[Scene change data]
◇ ◇ ◇ ◇
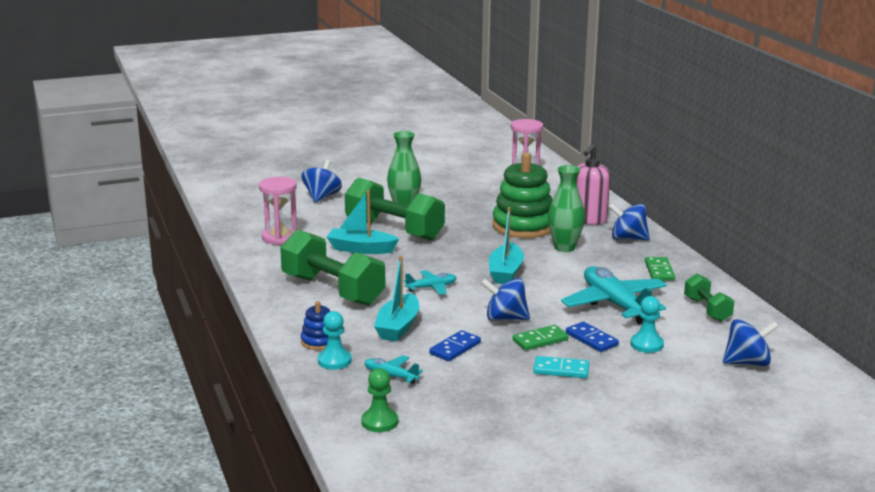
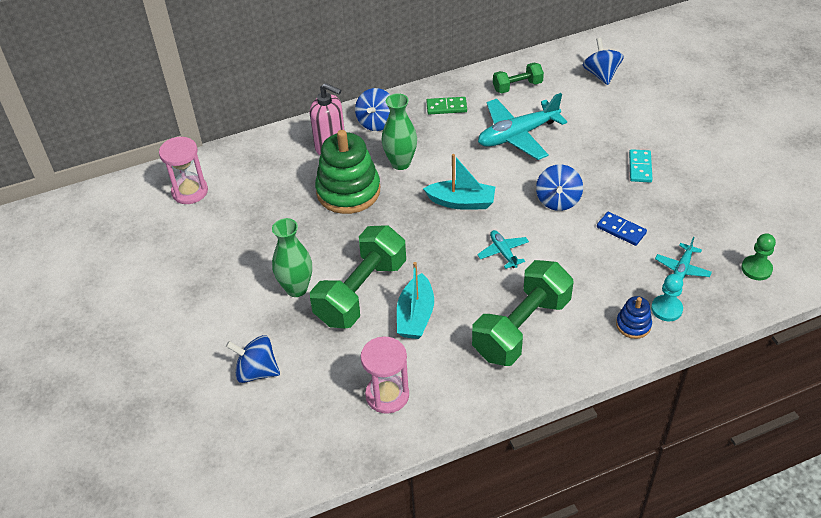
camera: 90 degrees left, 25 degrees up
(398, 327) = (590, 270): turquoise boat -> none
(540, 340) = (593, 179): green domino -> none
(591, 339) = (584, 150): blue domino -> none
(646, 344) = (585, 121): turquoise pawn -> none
◇ ◇ ◇ ◇
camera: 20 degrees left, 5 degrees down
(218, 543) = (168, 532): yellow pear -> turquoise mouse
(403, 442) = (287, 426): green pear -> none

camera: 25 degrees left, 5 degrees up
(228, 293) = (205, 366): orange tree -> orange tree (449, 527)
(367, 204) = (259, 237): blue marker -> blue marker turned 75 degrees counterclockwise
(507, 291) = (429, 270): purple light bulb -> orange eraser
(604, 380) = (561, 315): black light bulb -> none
◇ ◇ ◇ ◇
» PROBLEM
Above are some lines. Repeat exactly, and only, those from the line that has "camera: 90 degrees left, 25 degrees up" through the line that has "(646, 344) = (585, 121): turquoise".

» RESULT BELOW
camera: 90 degrees left, 25 degrees up
(398, 327) = (590, 270): turquoise boat -> none
(540, 340) = (593, 179): green domino -> none
(591, 339) = (584, 150): blue domino -> none
(646, 344) = (585, 121): turquoise pawn -> none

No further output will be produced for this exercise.